··· GIVEN RECORDS ···

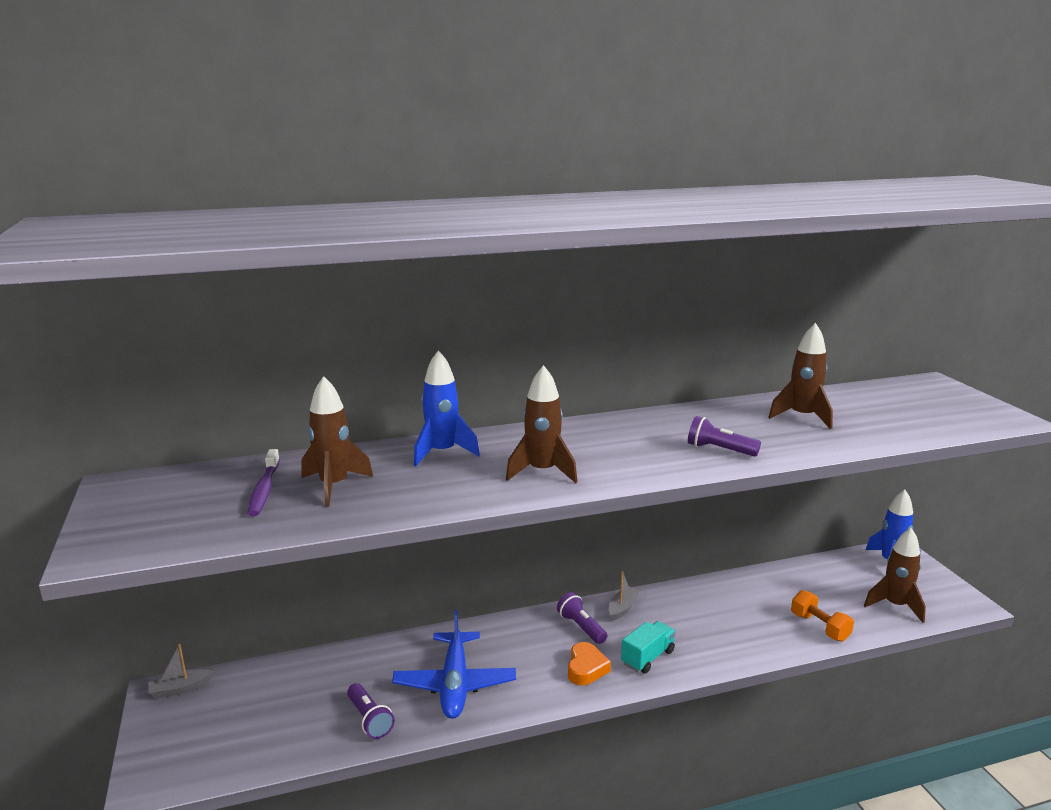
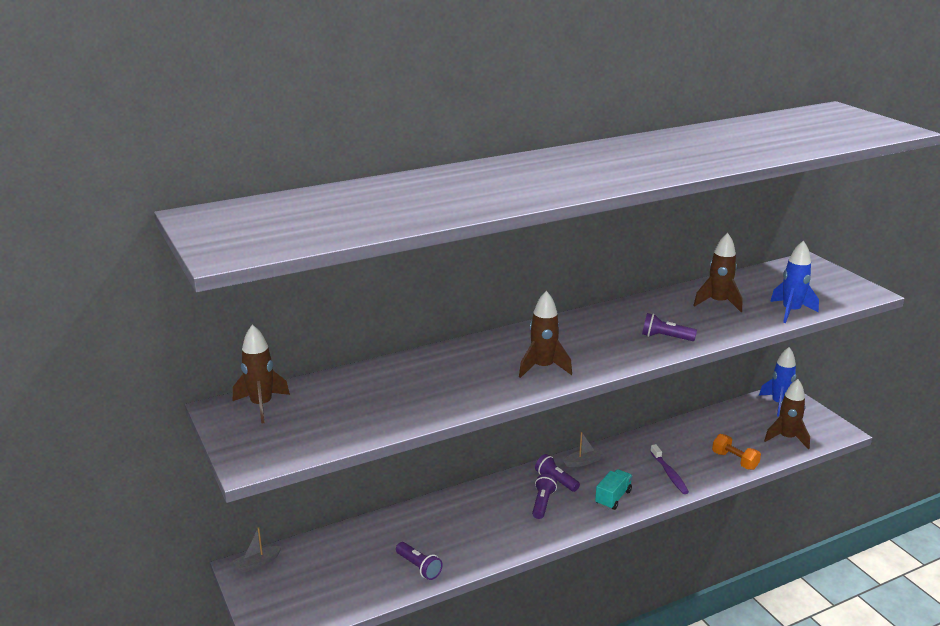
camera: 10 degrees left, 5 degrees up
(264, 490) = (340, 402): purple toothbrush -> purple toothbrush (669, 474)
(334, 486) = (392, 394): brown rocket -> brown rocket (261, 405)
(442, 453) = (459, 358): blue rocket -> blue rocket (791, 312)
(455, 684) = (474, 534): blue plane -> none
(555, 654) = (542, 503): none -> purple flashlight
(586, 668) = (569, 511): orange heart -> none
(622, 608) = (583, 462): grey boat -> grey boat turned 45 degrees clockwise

···

(WORK ORDER)
Return a copy of each line in the records above that has "purple" in it.

(ANSWER FOR THIS EXERCISE)
(264, 490) = (340, 402): purple toothbrush -> purple toothbrush (669, 474)
(555, 654) = (542, 503): none -> purple flashlight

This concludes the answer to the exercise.